Data for analysis START

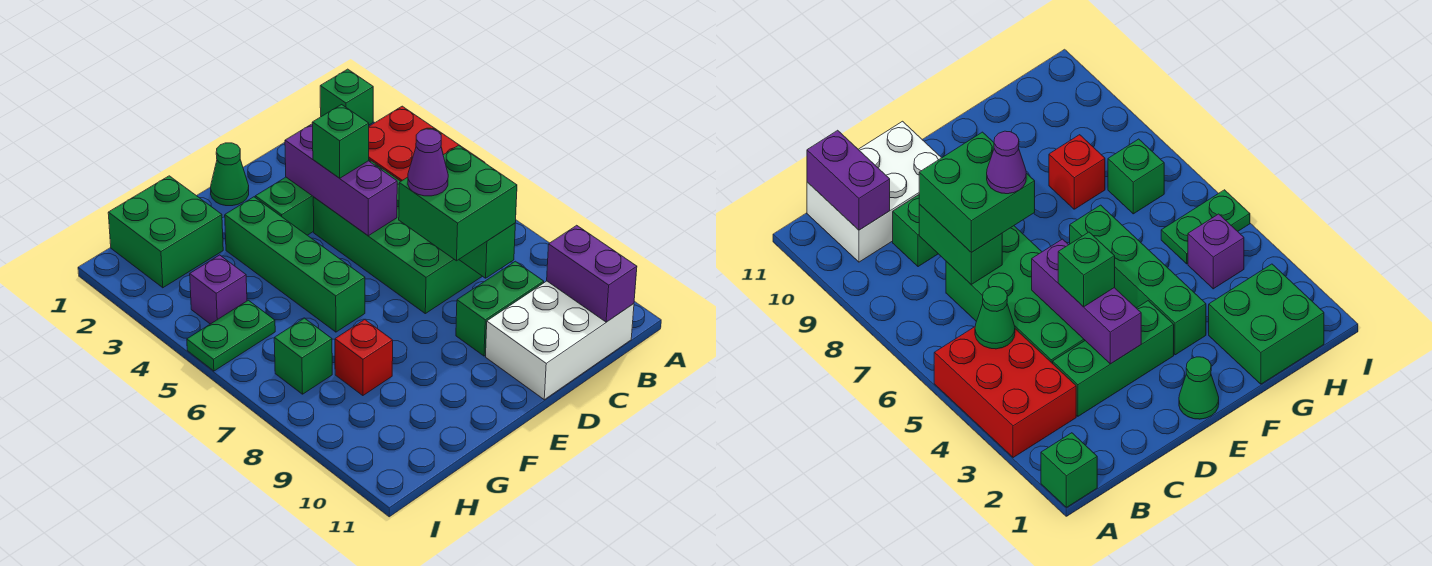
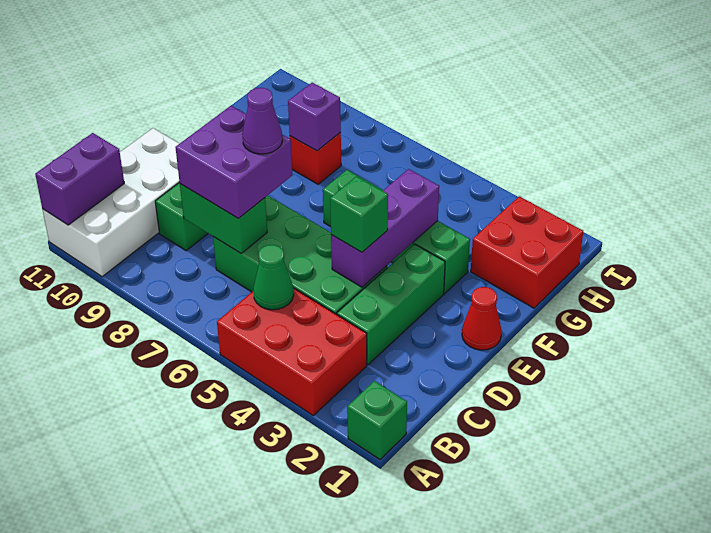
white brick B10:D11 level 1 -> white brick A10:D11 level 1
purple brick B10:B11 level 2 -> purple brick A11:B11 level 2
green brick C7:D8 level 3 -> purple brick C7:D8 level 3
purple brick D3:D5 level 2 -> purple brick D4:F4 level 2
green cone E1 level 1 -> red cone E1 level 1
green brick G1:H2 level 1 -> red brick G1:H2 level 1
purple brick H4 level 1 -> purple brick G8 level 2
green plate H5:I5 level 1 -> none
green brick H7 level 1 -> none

Data for analysis END

# Aim of the exercise:
Extract every line containing the string "purple" from the material.

# Written response:
purple brick B10:B11 level 2 -> purple brick A11:B11 level 2
green brick C7:D8 level 3 -> purple brick C7:D8 level 3
purple brick D3:D5 level 2 -> purple brick D4:F4 level 2
purple brick H4 level 1 -> purple brick G8 level 2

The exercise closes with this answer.